[Colored shape movement records]
○ ○ ○ ○ ○ ○ ○

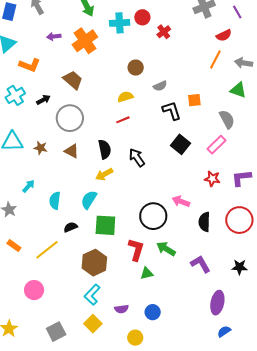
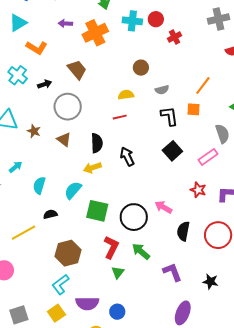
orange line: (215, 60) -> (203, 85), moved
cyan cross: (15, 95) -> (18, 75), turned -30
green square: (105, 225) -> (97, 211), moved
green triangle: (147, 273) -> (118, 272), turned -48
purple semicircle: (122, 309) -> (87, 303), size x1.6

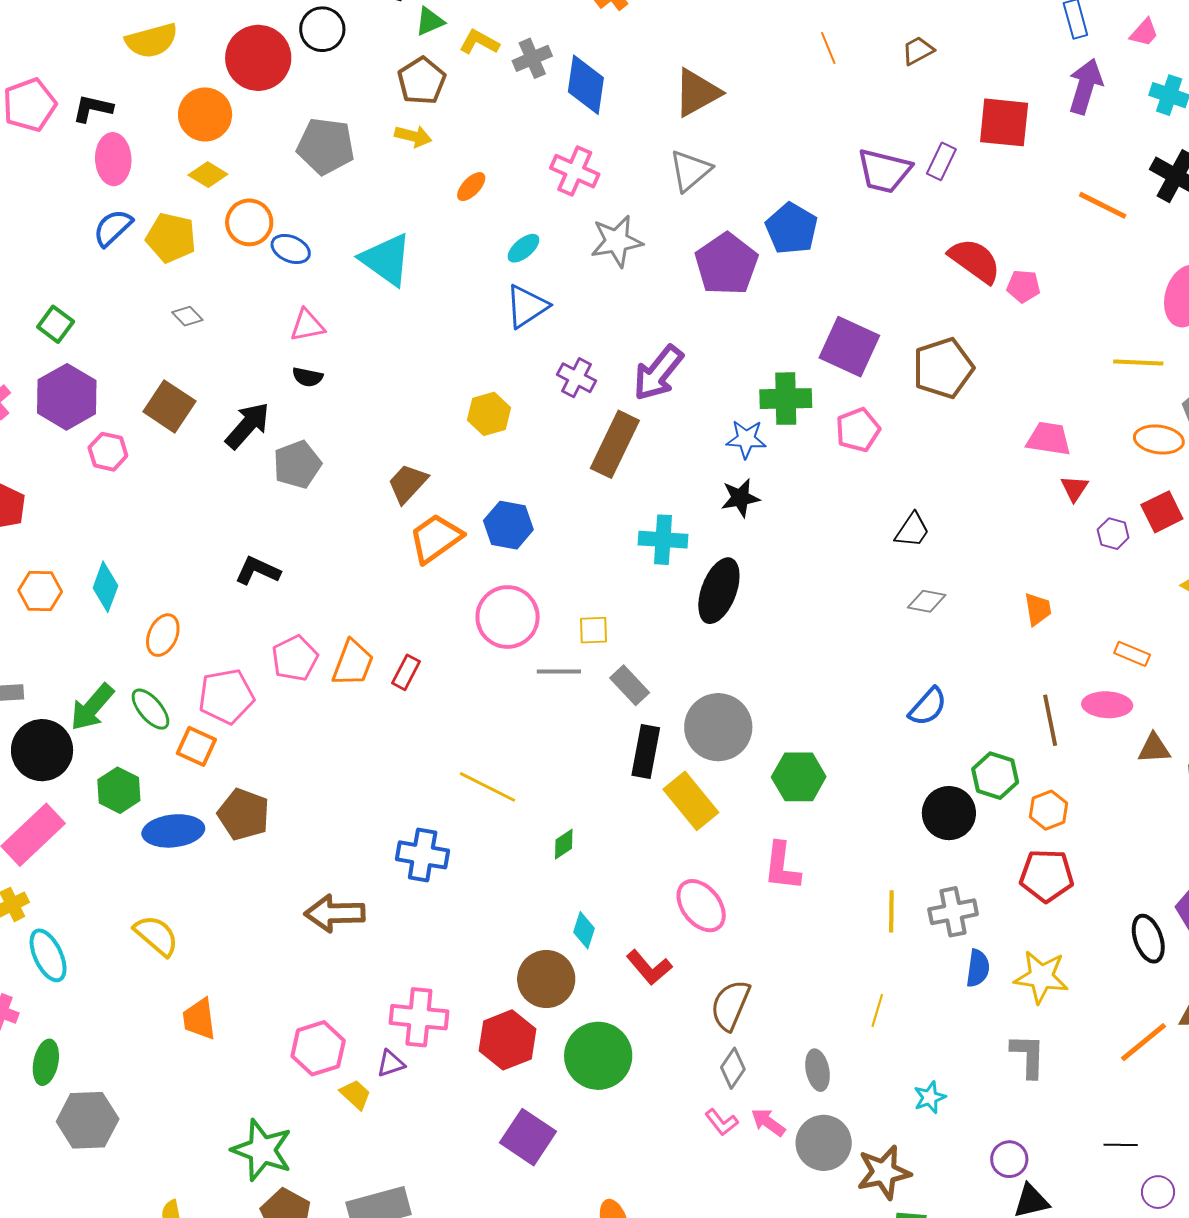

○ ○ ○ ○ ○ ○ ○

• _WHAT THE TASK REQUIRES_:
In the data above, find the line containing "green triangle: (147, 273)"; from there, please write out each line through the end, exactly, with the pictures omitted.

• _PROBLEM SOLUTION_:
green triangle: (147, 273) -> (118, 272), turned -48
purple semicircle: (122, 309) -> (87, 303), size x1.6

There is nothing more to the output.